Start of RECORDS FOR THE TASK
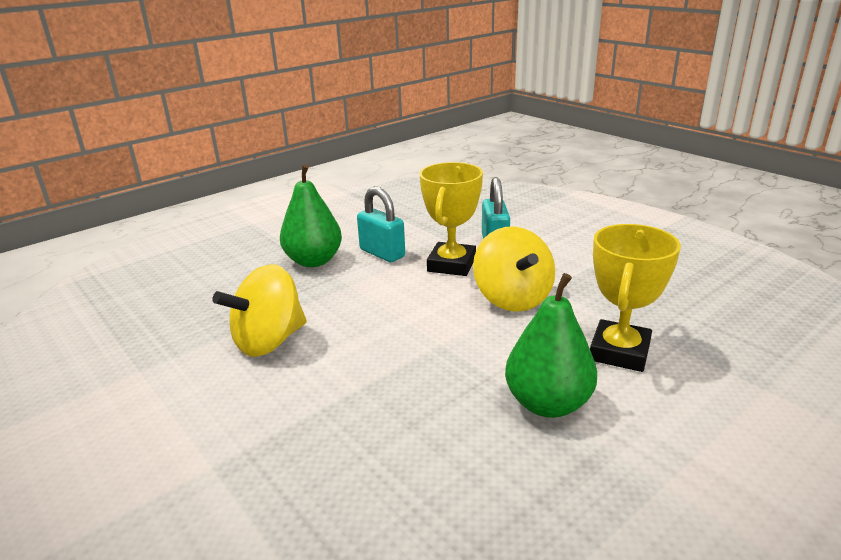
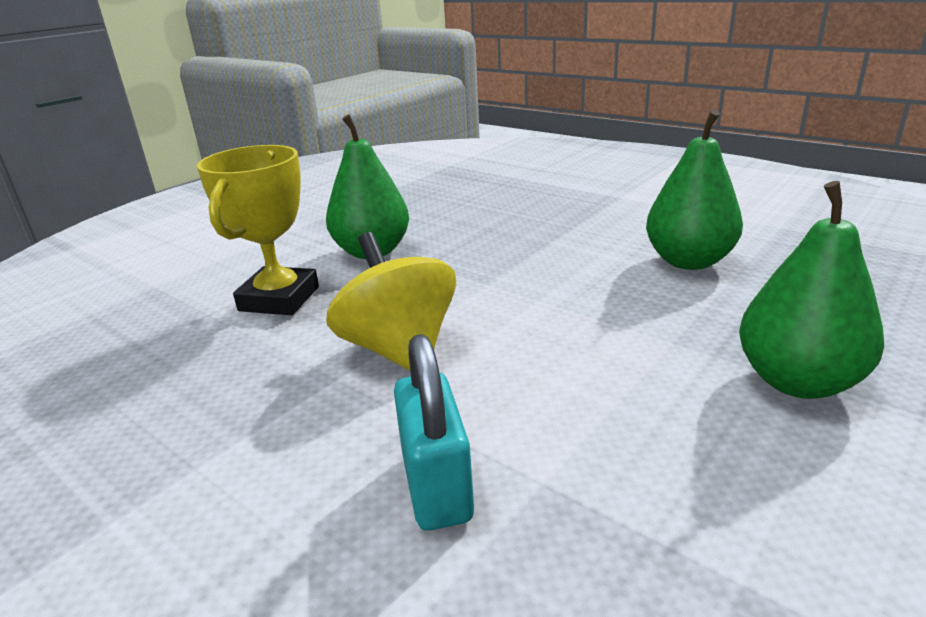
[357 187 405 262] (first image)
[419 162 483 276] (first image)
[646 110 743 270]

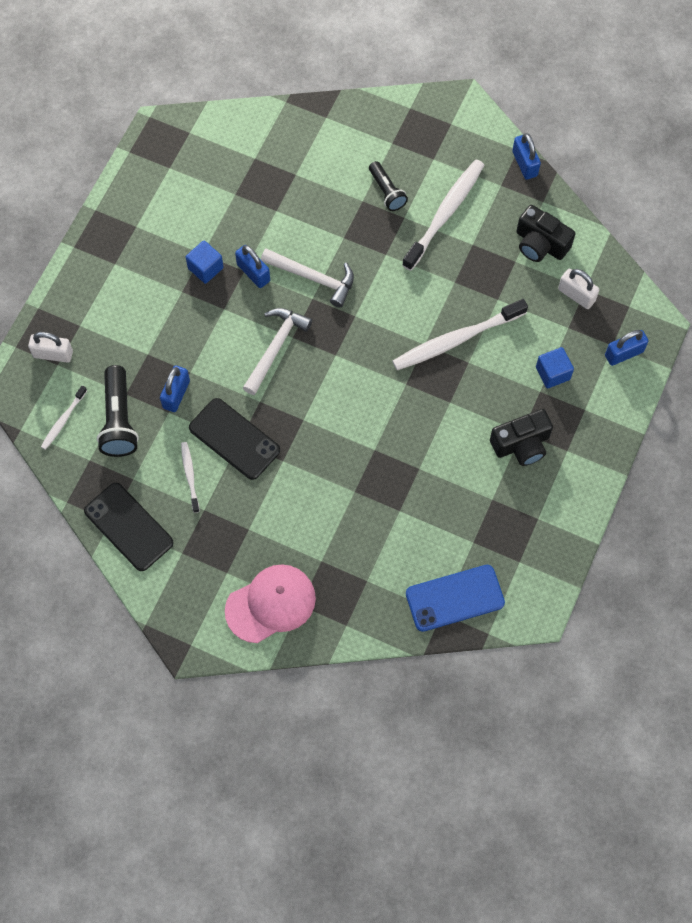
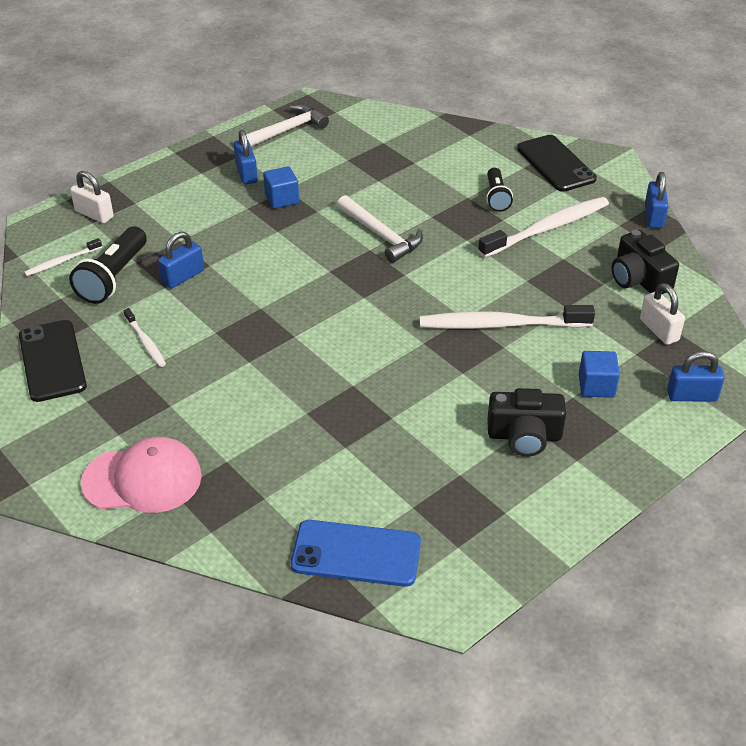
[517 135 597 192]
[234 130 258 184]
[236 104 329 147]
[124 308 166 367]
End of RECORDS FOR THE TASK
- [PROBLEM]: The job here is to write out the records exactly, pictures excluded.

- [RESPONSE TO THIS TASK]:
[357 187 405 262] (first image)
[419 162 483 276] (first image)
[646 110 743 270]

[517 135 597 192]
[234 130 258 184]
[236 104 329 147]
[124 308 166 367]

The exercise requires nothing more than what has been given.